▸ GIVEN RECORDS
□ □ □ □

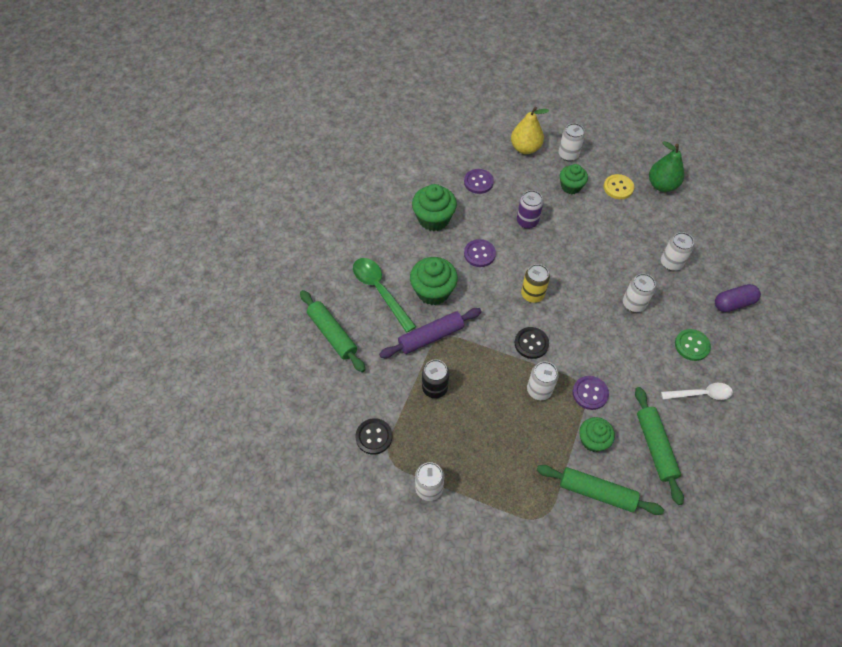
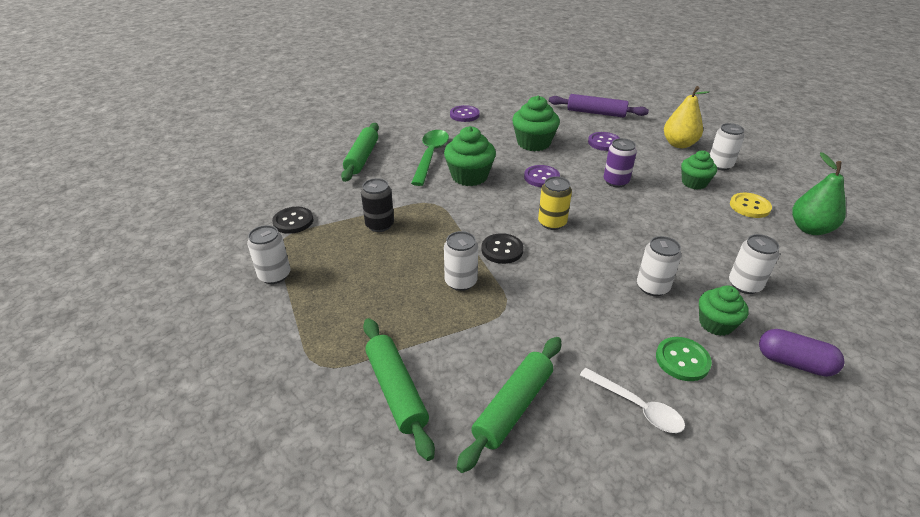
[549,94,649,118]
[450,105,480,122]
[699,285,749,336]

□ □ □ □

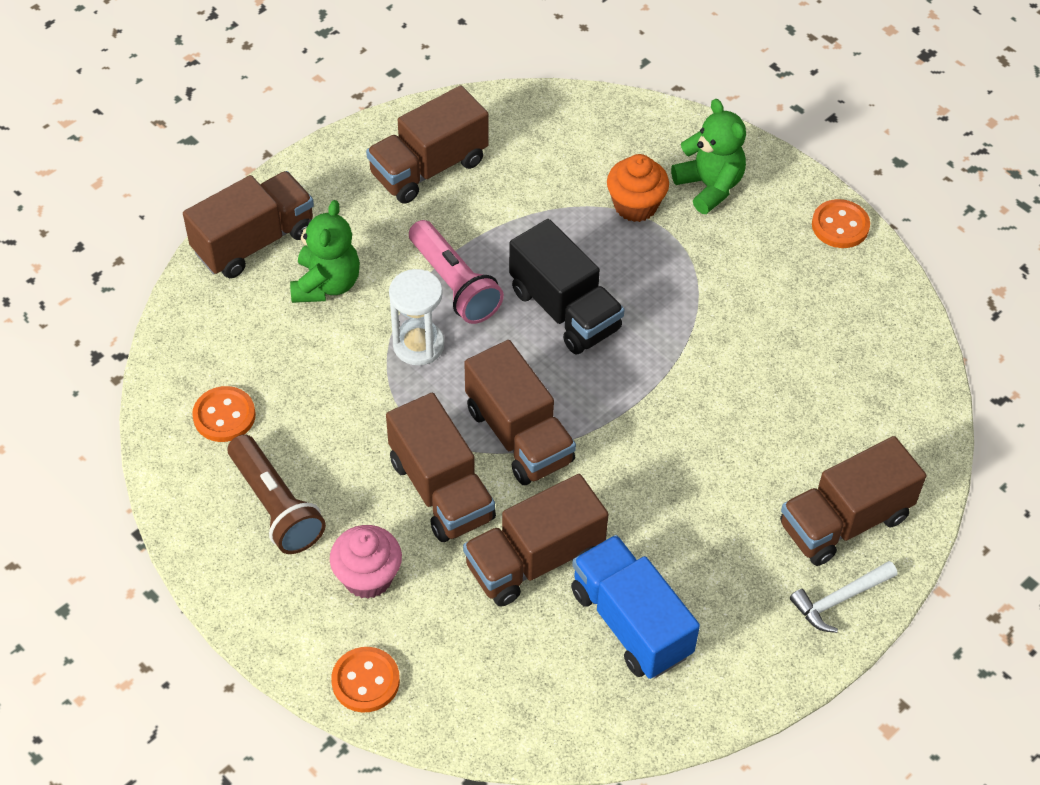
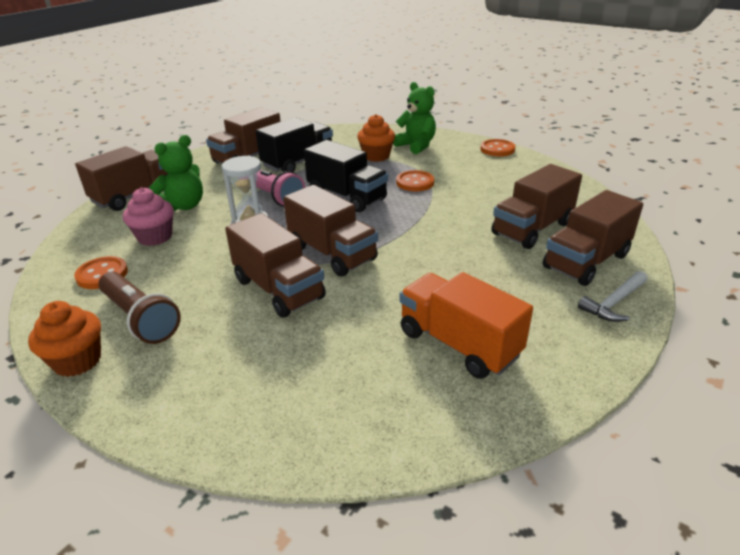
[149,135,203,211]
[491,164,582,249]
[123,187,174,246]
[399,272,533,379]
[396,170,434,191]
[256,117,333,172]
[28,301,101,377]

□ □ □ □

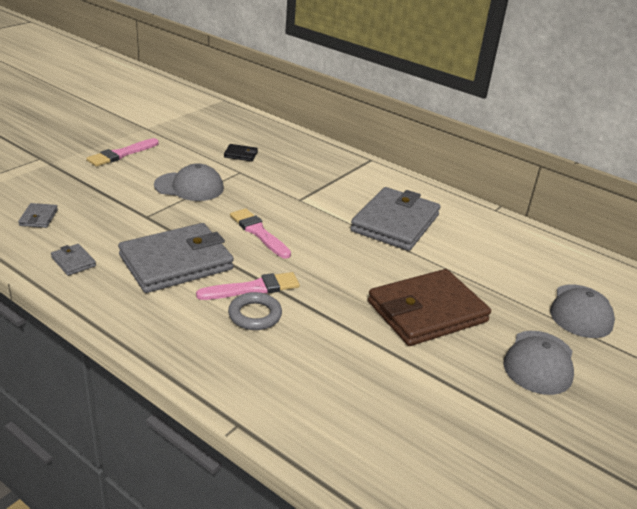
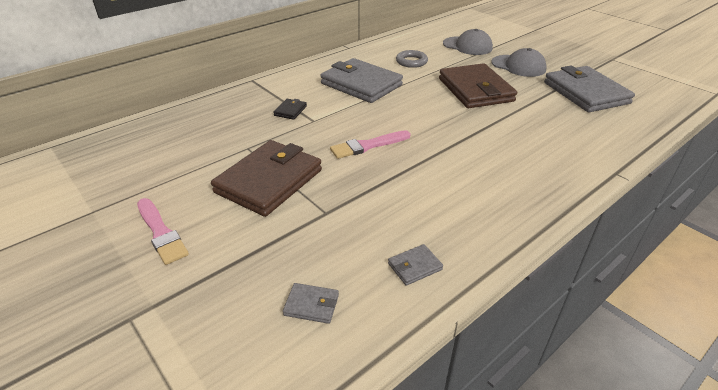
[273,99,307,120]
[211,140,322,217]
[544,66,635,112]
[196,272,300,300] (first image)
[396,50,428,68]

□ □ □ □

Take the records above and return, word for word, only the lines that fall from the line with "[544,66,635,112]" to the line with "[396,50,428,68]", both of them included.

[544,66,635,112]
[196,272,300,300] (first image)
[396,50,428,68]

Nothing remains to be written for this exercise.